§ **Supplied records**:

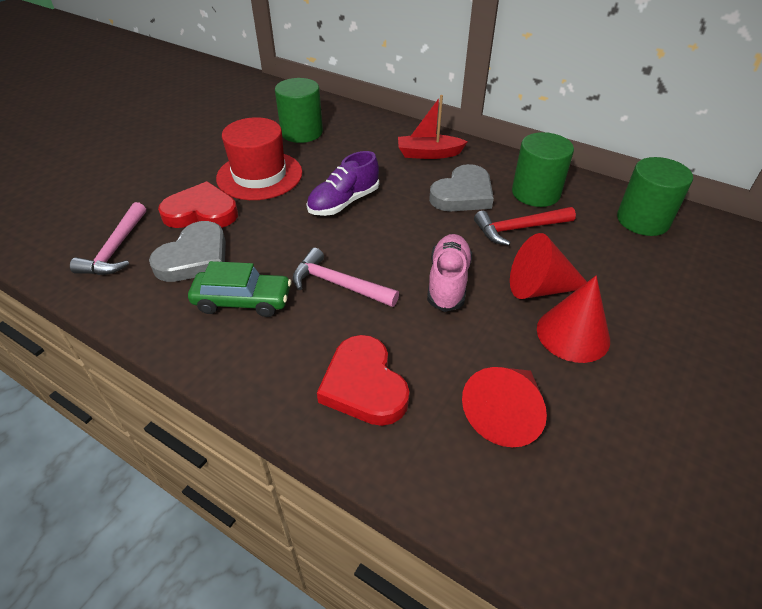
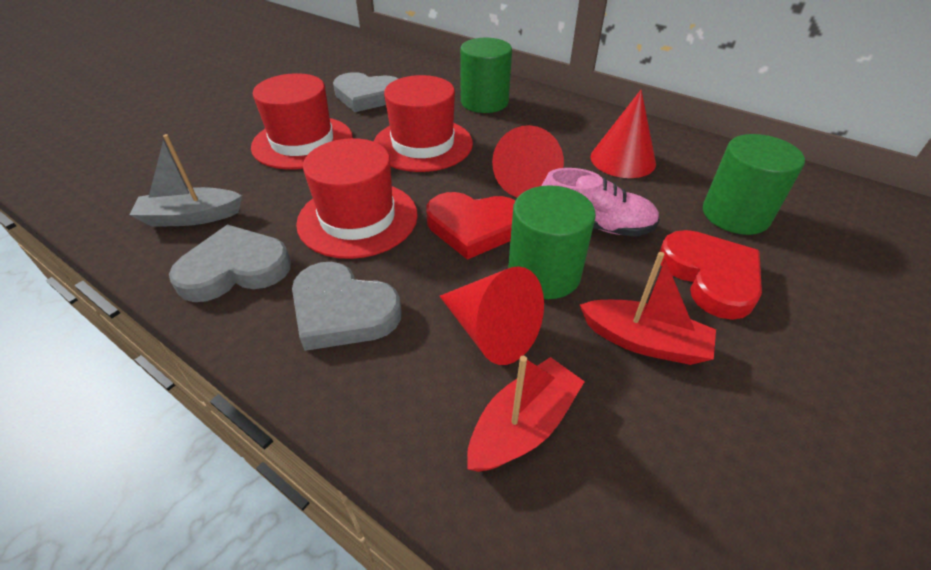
green car: [188,261,291,317] = 1 -> none = 0
grey boat: none = 0 -> [130,134,242,227] = 1
grey heart: [149,221,226,282] [429,164,494,211] = 2 -> [169,225,291,302] [292,262,402,351] [333,72,398,112] = 3
pink hammer: [70,202,146,275] [293,248,399,307] = 2 -> none = 0
purple shoe: [306,151,379,216] = 1 -> none = 0
red boat: [398,95,468,159] = 1 -> [467,356,585,472] [580,252,716,365] = 2
red hammer: [474,207,576,246] = 1 -> none = 0
red hat: [216,117,302,200] = 1 -> [251,73,353,170] [296,138,418,259] [374,75,473,172] = 3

§ **Task description**: The entries above are to be returned exactly, without their pictures.

§ **Completed exercise**:
green car: [188,261,291,317] = 1 -> none = 0
grey boat: none = 0 -> [130,134,242,227] = 1
grey heart: [149,221,226,282] [429,164,494,211] = 2 -> [169,225,291,302] [292,262,402,351] [333,72,398,112] = 3
pink hammer: [70,202,146,275] [293,248,399,307] = 2 -> none = 0
purple shoe: [306,151,379,216] = 1 -> none = 0
red boat: [398,95,468,159] = 1 -> [467,356,585,472] [580,252,716,365] = 2
red hammer: [474,207,576,246] = 1 -> none = 0
red hat: [216,117,302,200] = 1 -> [251,73,353,170] [296,138,418,259] [374,75,473,172] = 3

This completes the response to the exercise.